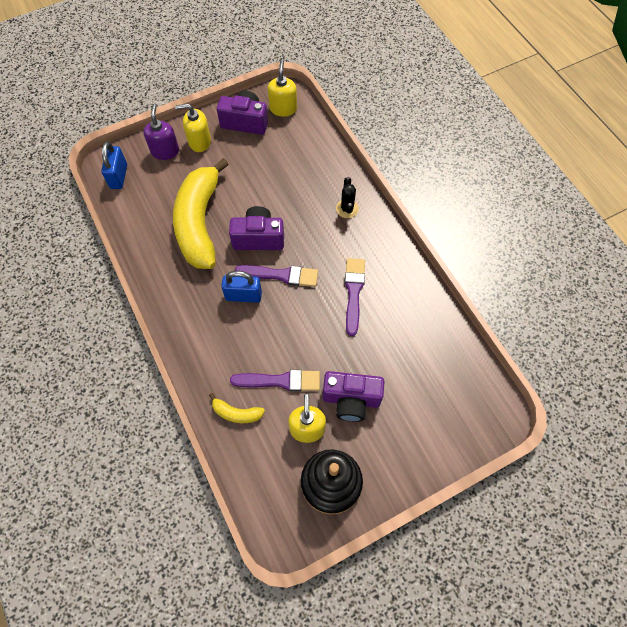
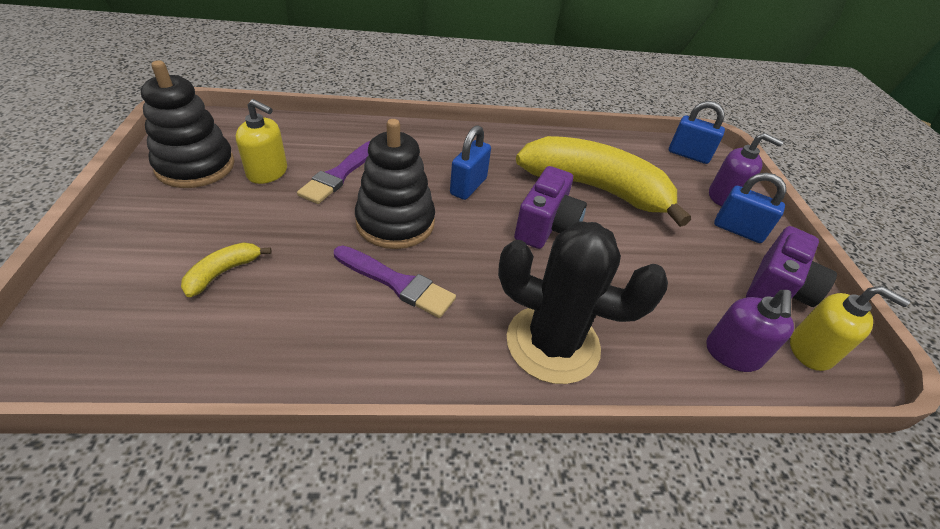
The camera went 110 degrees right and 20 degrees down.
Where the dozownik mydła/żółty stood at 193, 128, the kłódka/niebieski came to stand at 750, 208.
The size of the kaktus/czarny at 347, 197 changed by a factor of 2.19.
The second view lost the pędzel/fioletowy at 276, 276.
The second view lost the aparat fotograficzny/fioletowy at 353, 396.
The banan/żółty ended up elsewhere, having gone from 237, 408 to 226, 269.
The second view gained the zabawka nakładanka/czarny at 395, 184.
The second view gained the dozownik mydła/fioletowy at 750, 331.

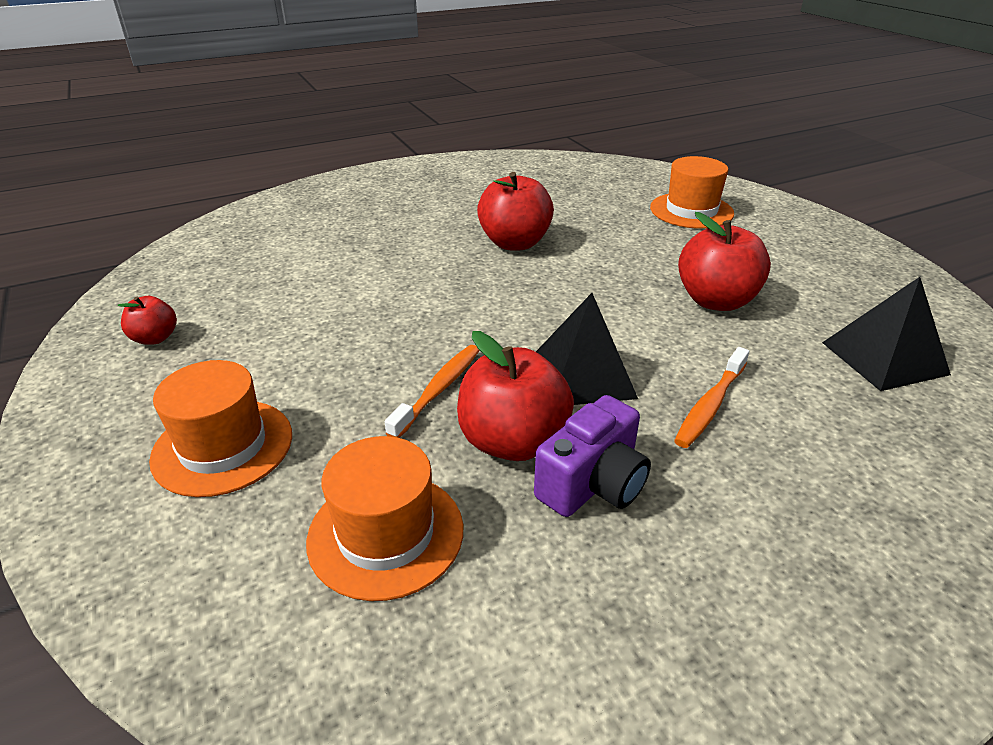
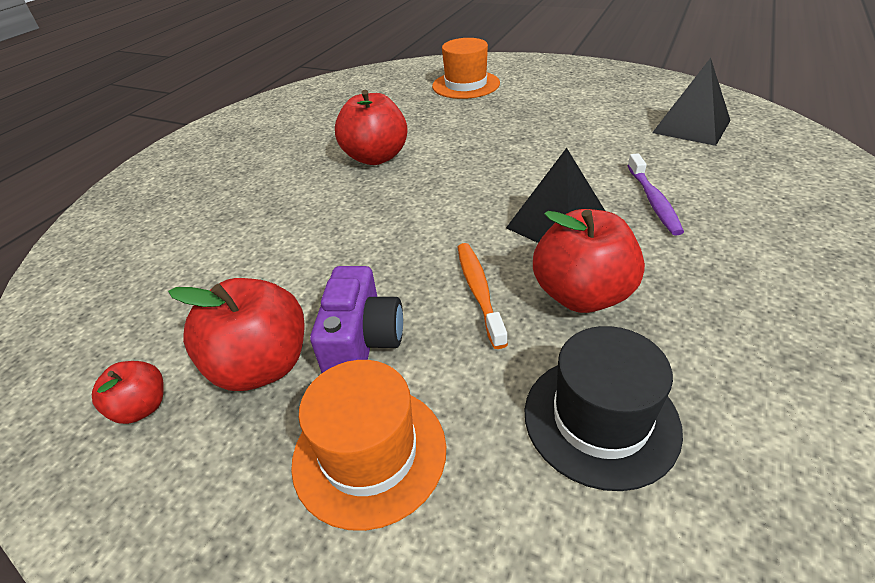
The camera went 35 degrees left and 5 degrees up.
The jabłko/czerwony ended up elsewhere, having gone from 724, 261 to 236, 334.
What was the szczoteczka do zębów/pomarańczowy at 711, 397 turned into the szczoteczka do zębów/fioletowy at 655, 194.
The aparat fotograficzny/fioletowy ended up elsewhere, having gone from 592, 456 to 356, 319.
What was the kapelusz/pomarańczowy at 384, 518 turned into the kapelusz/czarny at 604, 408.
========================================
◆ **Problem**:
Return verbatim every line from the one holding "The second view gained the dozownik" to the end of the records above. Do not copy the pictures.

◆ **Result of the exercise**:
The second view gained the dozownik mydła/fioletowy at 750, 331.

The camera went 35 degrees left and 5 degrees up.
The jabłko/czerwony ended up elsewhere, having gone from 724, 261 to 236, 334.
What was the szczoteczka do zębów/pomarańczowy at 711, 397 turned into the szczoteczka do zębów/fioletowy at 655, 194.
The aparat fotograficzny/fioletowy ended up elsewhere, having gone from 592, 456 to 356, 319.
What was the kapelusz/pomarańczowy at 384, 518 turned into the kapelusz/czarny at 604, 408.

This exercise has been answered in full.